> Work to complete: Please retype the records below exactly, from the first line through the line containing "purple circle: (273, 427)", and leave out any pictures.

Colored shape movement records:

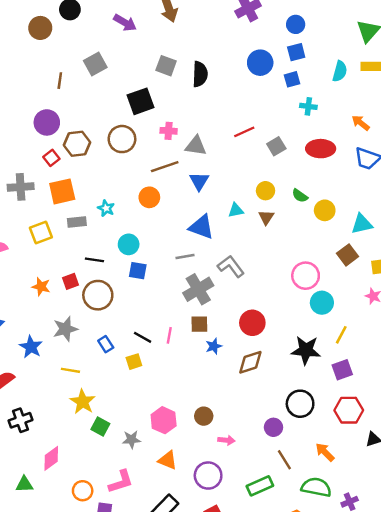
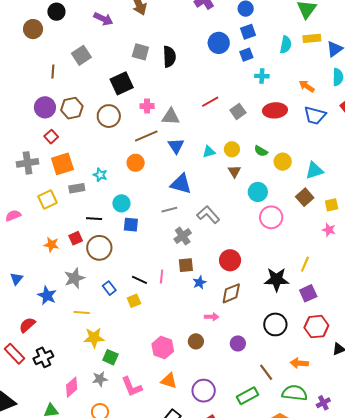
brown hexagon: (77, 144) -> (72, 108), moved
cyan triangle: (236, 210) -> (209, 152), moved
gray cross: (198, 289) -> (183, 236), size x0.7
cyan circle: (322, 303) -> (258, 192), moved
yellow star: (83, 402) -> (94, 338), turned -30
purple circle: (273, 427) -> (238, 343), moved
gray star: (131, 440) -> (100, 379), moved
pink arrow: (226, 440) -> (212, 317), moved
orange arrow: (325, 452) -> (299, 363), turned -36
pink L-shape: (121, 482) -> (132, 387), moved, turned 90

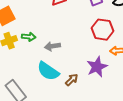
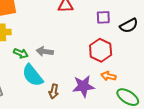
green arrow: (29, 37) -> (21, 53), moved
brown arrow: (72, 80) -> (54, 91), turned 128

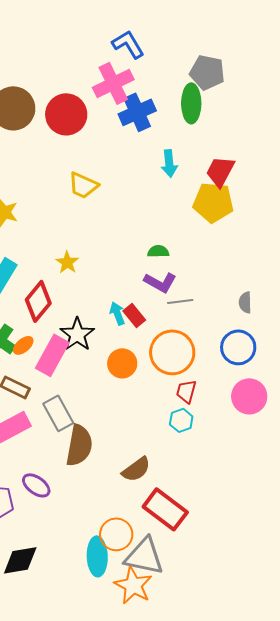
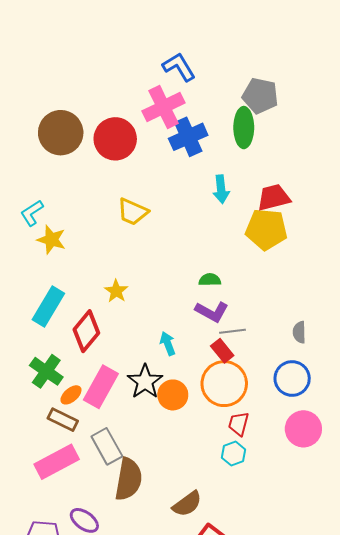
red trapezoid: (220, 171) -> (274, 197), turned 48
red rectangle: (134, 315) -> (222, 351), moved
black star: (77, 334) -> (145, 382), moved
orange ellipse: (23, 345) -> (71, 395), moved

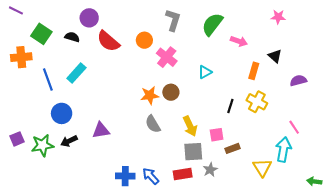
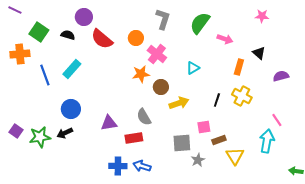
orange star: (150, 95) -> (141, 74), moved
blue circle: (62, 113) -> (71, 109), moved
yellow arrow: (190, 126) -> (179, 103), moved, turned -84
purple triangle: (101, 130) -> (109, 123), moved
purple square: (17, 139) -> (16, 131), turned -32
yellow triangle: (262, 168) -> (235, 156), moved
red rectangle: (183, 174) -> (134, 138), moved
blue arrow: (151, 176) -> (142, 166), turned -30

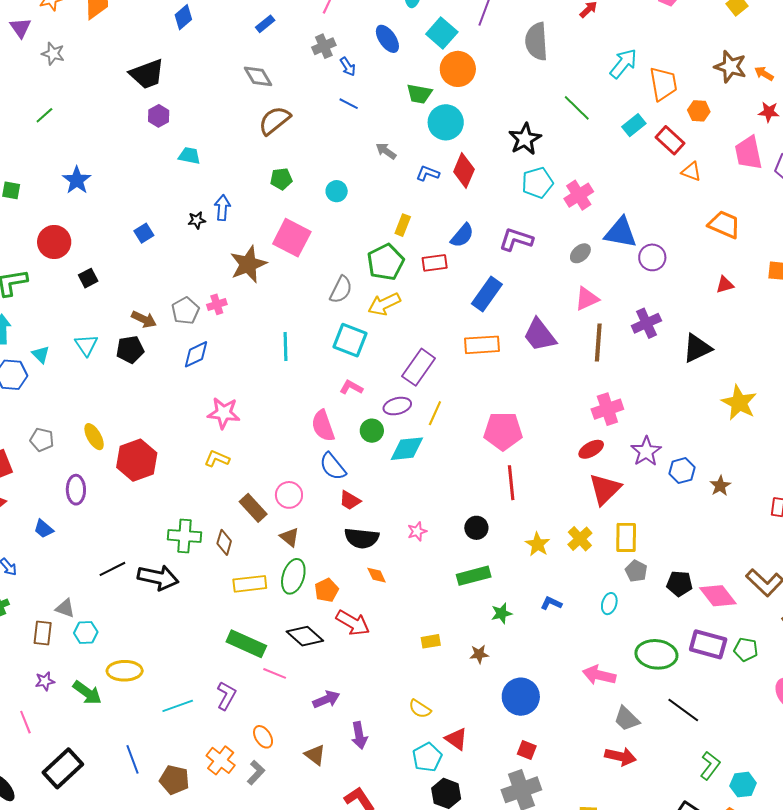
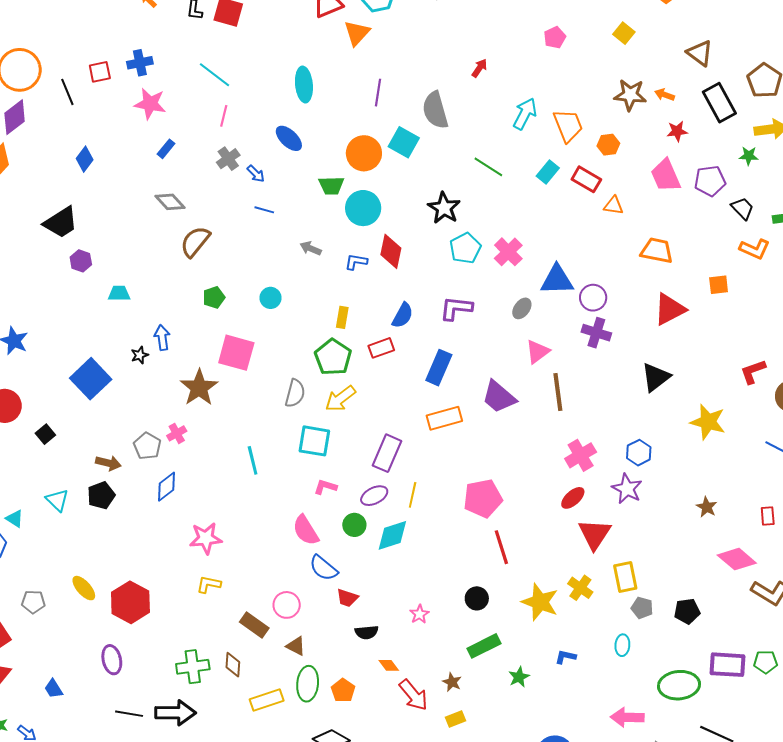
cyan square: (442, 33) -> (404, 142), moved
blue square: (144, 233) -> (91, 379), size x2.0
red triangle: (725, 285) -> (670, 309), size x1.8
purple cross: (646, 323) -> (596, 333), moved, turned -36
blue hexagon: (682, 471) -> (639, 453), moved
purple ellipse: (76, 490) -> (112, 660), moved
blue trapezoid: (44, 529) -> (54, 689), turned 30
black semicircle: (362, 538) -> (367, 632), size x0.7
yellow star: (538, 544) -> (540, 602), size x1.5
black line: (112, 569) -> (129, 714), turned 48
pink diamond: (718, 596) -> (737, 559), moved
red arrow: (353, 623) -> (413, 695), moved, turned 32
brown star: (479, 654) -> (452, 682), moved, turned -30

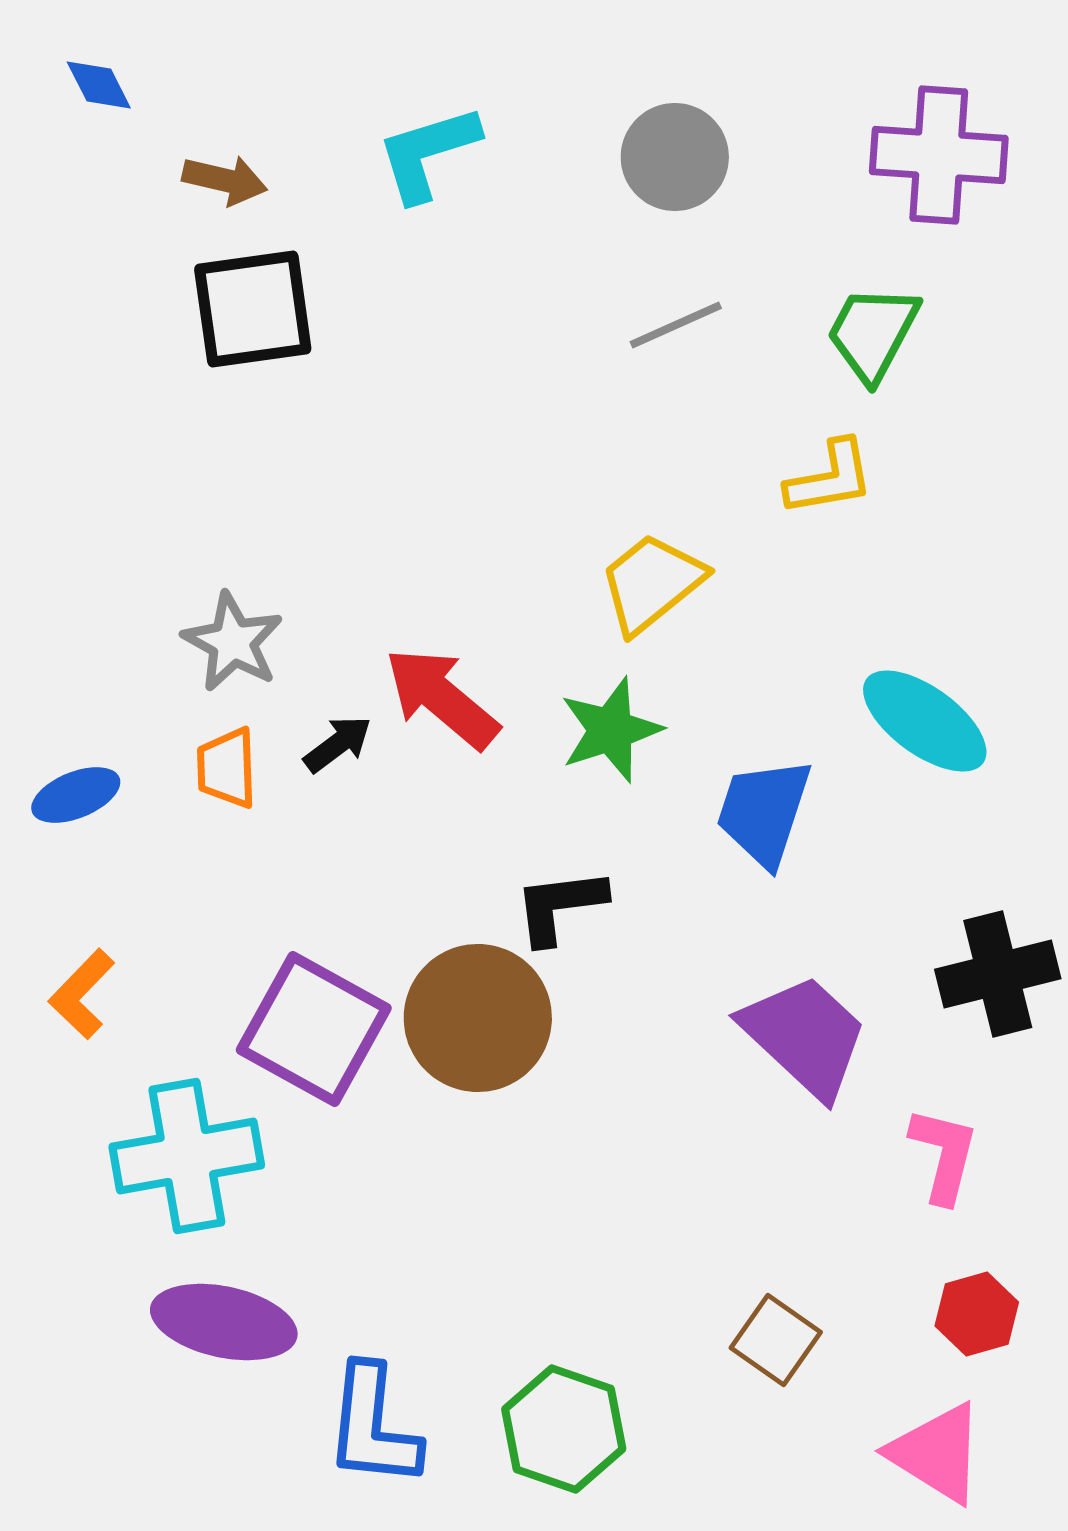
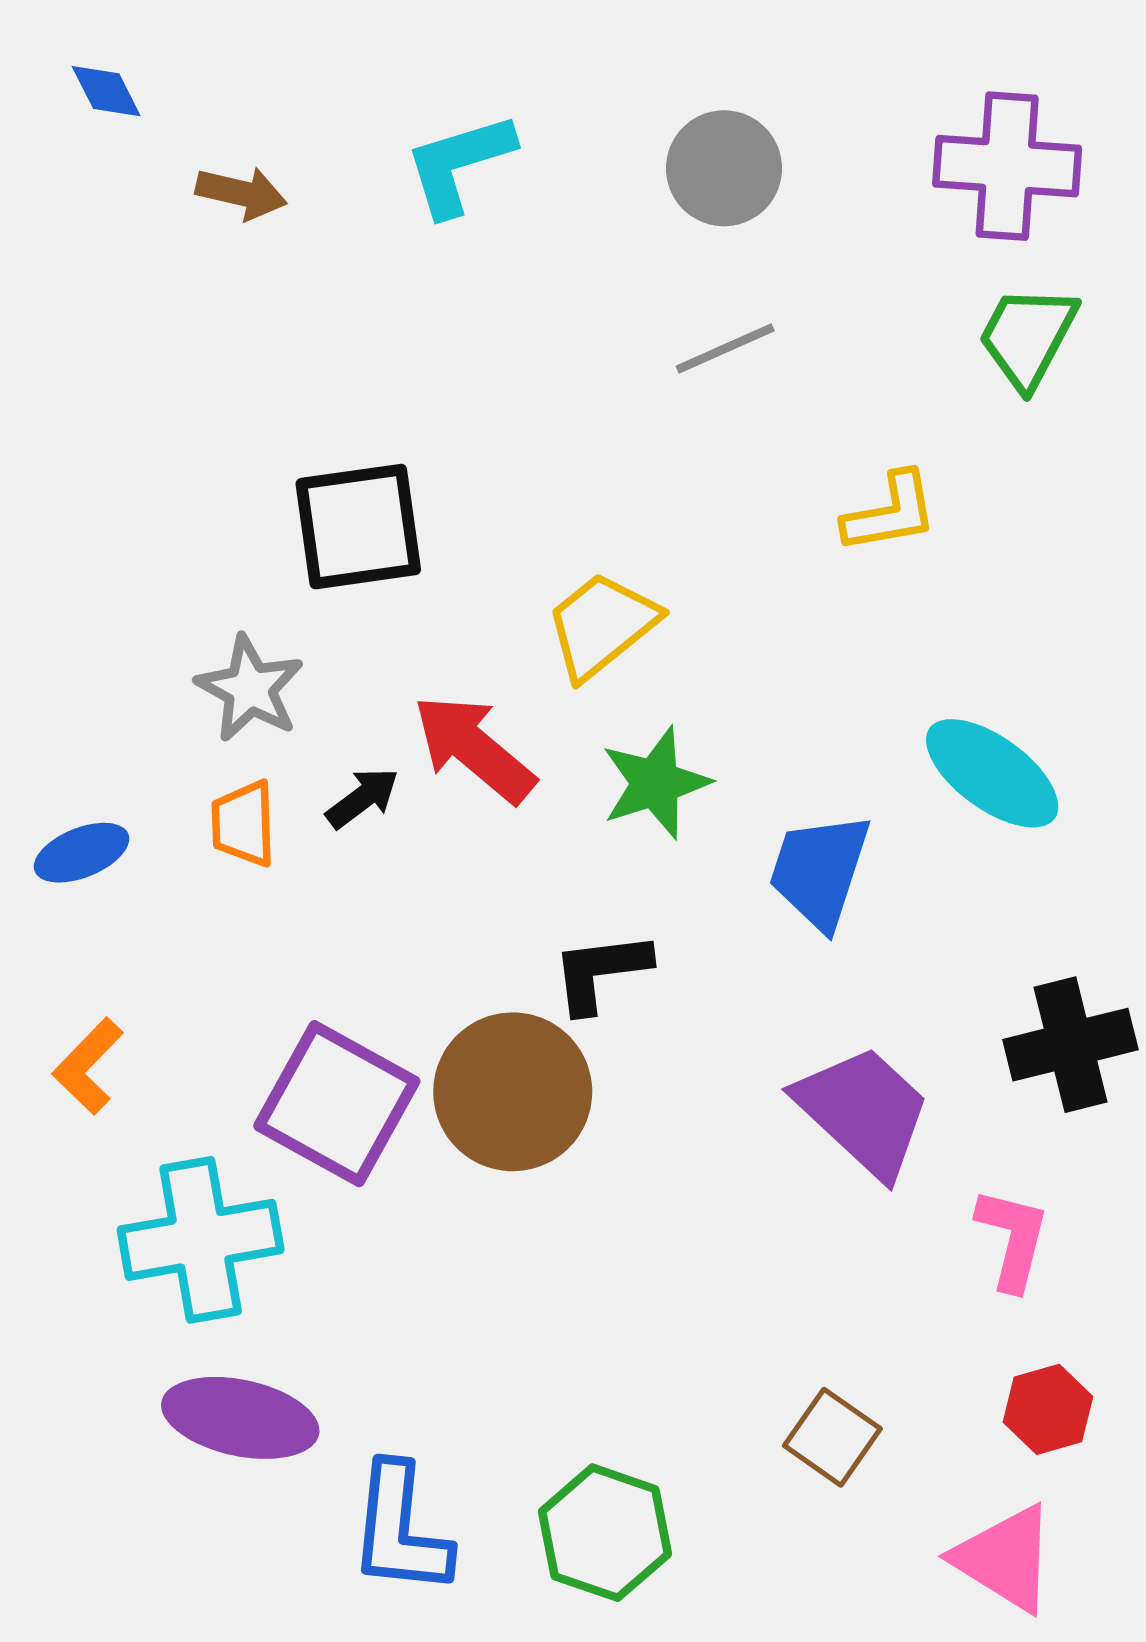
black square: (253, 309) -> (358, 527), moved
green trapezoid: (873, 333) -> (1028, 337), moved
yellow trapezoid: (652, 583) -> (602, 625), moved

> Answer section:
brown hexagon: (77, 144) -> (72, 108), moved
cyan triangle: (236, 210) -> (209, 152), moved
gray cross: (198, 289) -> (183, 236), size x0.7
cyan circle: (322, 303) -> (258, 192), moved
yellow star: (83, 402) -> (94, 338), turned -30
purple circle: (273, 427) -> (238, 343), moved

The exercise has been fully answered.